### What to work on
Write the data out again, matching every line exactly.

### Data section
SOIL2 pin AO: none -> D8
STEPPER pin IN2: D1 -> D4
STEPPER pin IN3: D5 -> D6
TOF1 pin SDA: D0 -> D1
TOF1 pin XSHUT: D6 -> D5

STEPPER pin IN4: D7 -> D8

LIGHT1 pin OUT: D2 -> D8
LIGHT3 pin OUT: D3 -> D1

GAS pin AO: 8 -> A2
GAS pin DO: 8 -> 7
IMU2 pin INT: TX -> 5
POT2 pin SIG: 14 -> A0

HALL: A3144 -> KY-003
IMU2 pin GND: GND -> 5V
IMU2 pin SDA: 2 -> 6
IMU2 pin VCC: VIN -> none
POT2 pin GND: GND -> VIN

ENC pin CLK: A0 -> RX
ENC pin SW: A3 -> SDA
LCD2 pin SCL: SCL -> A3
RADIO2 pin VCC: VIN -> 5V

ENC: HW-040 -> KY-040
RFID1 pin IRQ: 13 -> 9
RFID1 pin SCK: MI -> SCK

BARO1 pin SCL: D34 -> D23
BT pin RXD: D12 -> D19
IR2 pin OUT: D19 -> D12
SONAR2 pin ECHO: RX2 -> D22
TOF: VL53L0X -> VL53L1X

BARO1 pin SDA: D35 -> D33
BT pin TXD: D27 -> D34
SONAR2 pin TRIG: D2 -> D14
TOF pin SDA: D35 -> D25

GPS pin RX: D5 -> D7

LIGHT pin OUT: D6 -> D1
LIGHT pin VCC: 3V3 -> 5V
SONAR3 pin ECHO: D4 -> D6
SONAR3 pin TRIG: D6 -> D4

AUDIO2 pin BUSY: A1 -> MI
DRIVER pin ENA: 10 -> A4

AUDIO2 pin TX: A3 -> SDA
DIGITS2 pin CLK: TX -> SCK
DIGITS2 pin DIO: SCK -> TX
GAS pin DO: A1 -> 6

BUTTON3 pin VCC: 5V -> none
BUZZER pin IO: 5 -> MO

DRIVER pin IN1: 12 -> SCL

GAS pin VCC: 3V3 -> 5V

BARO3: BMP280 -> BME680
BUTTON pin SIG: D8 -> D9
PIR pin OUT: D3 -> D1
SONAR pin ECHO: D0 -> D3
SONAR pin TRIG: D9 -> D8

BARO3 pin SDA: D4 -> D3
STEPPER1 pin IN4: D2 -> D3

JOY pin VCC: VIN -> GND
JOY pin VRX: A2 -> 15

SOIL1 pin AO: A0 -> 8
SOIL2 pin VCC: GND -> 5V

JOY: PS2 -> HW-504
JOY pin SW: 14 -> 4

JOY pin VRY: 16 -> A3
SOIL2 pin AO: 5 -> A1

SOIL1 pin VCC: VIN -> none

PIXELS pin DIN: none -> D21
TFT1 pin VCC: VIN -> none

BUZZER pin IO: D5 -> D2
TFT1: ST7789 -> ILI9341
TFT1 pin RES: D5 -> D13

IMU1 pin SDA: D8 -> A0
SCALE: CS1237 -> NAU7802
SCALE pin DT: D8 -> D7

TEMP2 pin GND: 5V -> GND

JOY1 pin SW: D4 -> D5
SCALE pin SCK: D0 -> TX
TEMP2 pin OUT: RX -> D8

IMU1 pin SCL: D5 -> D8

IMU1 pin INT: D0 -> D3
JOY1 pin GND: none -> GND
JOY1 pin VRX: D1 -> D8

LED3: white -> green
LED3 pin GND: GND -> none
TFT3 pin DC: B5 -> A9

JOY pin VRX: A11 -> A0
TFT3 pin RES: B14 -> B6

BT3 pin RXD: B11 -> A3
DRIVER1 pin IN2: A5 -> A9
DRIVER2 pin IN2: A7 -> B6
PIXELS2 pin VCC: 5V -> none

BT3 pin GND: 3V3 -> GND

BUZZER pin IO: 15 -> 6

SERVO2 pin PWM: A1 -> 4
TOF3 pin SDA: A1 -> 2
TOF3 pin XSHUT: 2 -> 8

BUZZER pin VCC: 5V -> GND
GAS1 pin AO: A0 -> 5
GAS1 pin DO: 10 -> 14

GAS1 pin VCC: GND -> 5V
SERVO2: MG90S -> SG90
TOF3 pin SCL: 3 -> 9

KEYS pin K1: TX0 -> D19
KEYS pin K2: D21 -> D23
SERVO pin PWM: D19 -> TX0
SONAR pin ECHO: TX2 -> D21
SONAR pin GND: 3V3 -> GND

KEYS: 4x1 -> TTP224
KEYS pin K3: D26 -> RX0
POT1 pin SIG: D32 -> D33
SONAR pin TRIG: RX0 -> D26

### Result of the exercise
SOIL2 pin AO: none -> D8
STEPPER pin IN2: D1 -> D4
STEPPER pin IN3: D5 -> D6
TOF1 pin SDA: D0 -> D1
TOF1 pin XSHUT: D6 -> D5

STEPPER pin IN4: D7 -> D8

LIGHT1 pin OUT: D2 -> D8
LIGHT3 pin OUT: D3 -> D1

GAS pin AO: 8 -> A2
GAS pin DO: 8 -> 7
IMU2 pin INT: TX -> 5
POT2 pin SIG: 14 -> A0

HALL: A3144 -> KY-003
IMU2 pin GND: GND -> 5V
IMU2 pin SDA: 2 -> 6
IMU2 pin VCC: VIN -> none
POT2 pin GND: GND -> VIN

ENC pin CLK: A0 -> RX
ENC pin SW: A3 -> SDA
LCD2 pin SCL: SCL -> A3
RADIO2 pin VCC: VIN -> 5V

ENC: HW-040 -> KY-040
RFID1 pin IRQ: 13 -> 9
RFID1 pin SCK: MI -> SCK

BARO1 pin SCL: D34 -> D23
BT pin RXD: D12 -> D19
IR2 pin OUT: D19 -> D12
SONAR2 pin ECHO: RX2 -> D22
TOF: VL53L0X -> VL53L1X

BARO1 pin SDA: D35 -> D33
BT pin TXD: D27 -> D34
SONAR2 pin TRIG: D2 -> D14
TOF pin SDA: D35 -> D25

GPS pin RX: D5 -> D7

LIGHT pin OUT: D6 -> D1
LIGHT pin VCC: 3V3 -> 5V
SONAR3 pin ECHO: D4 -> D6
SONAR3 pin TRIG: D6 -> D4

AUDIO2 pin BUSY: A1 -> MI
DRIVER pin ENA: 10 -> A4

AUDIO2 pin TX: A3 -> SDA
DIGITS2 pin CLK: TX -> SCK
DIGITS2 pin DIO: SCK -> TX
GAS pin DO: A1 -> 6

BUTTON3 pin VCC: 5V -> none
BUZZER pin IO: 5 -> MO

DRIVER pin IN1: 12 -> SCL

GAS pin VCC: 3V3 -> 5V

BARO3: BMP280 -> BME680
BUTTON pin SIG: D8 -> D9
PIR pin OUT: D3 -> D1
SONAR pin ECHO: D0 -> D3
SONAR pin TRIG: D9 -> D8

BARO3 pin SDA: D4 -> D3
STEPPER1 pin IN4: D2 -> D3

JOY pin VCC: VIN -> GND
JOY pin VRX: A2 -> 15

SOIL1 pin AO: A0 -> 8
SOIL2 pin VCC: GND -> 5V

JOY: PS2 -> HW-504
JOY pin SW: 14 -> 4

JOY pin VRY: 16 -> A3
SOIL2 pin AO: 5 -> A1

SOIL1 pin VCC: VIN -> none

PIXELS pin DIN: none -> D21
TFT1 pin VCC: VIN -> none

BUZZER pin IO: D5 -> D2
TFT1: ST7789 -> ILI9341
TFT1 pin RES: D5 -> D13

IMU1 pin SDA: D8 -> A0
SCALE: CS1237 -> NAU7802
SCALE pin DT: D8 -> D7

TEMP2 pin GND: 5V -> GND

JOY1 pin SW: D4 -> D5
SCALE pin SCK: D0 -> TX
TEMP2 pin OUT: RX -> D8

IMU1 pin SCL: D5 -> D8

IMU1 pin INT: D0 -> D3
JOY1 pin GND: none -> GND
JOY1 pin VRX: D1 -> D8

LED3: white -> green
LED3 pin GND: GND -> none
TFT3 pin DC: B5 -> A9

JOY pin VRX: A11 -> A0
TFT3 pin RES: B14 -> B6

BT3 pin RXD: B11 -> A3
DRIVER1 pin IN2: A5 -> A9
DRIVER2 pin IN2: A7 -> B6
PIXELS2 pin VCC: 5V -> none

BT3 pin GND: 3V3 -> GND

BUZZER pin IO: 15 -> 6

SERVO2 pin PWM: A1 -> 4
TOF3 pin SDA: A1 -> 2
TOF3 pin XSHUT: 2 -> 8

BUZZER pin VCC: 5V -> GND
GAS1 pin AO: A0 -> 5
GAS1 pin DO: 10 -> 14

GAS1 pin VCC: GND -> 5V
SERVO2: MG90S -> SG90
TOF3 pin SCL: 3 -> 9

KEYS pin K1: TX0 -> D19
KEYS pin K2: D21 -> D23
SERVO pin PWM: D19 -> TX0
SONAR pin ECHO: TX2 -> D21
SONAR pin GND: 3V3 -> GND

KEYS: 4x1 -> TTP224
KEYS pin K3: D26 -> RX0
POT1 pin SIG: D32 -> D33
SONAR pin TRIG: RX0 -> D26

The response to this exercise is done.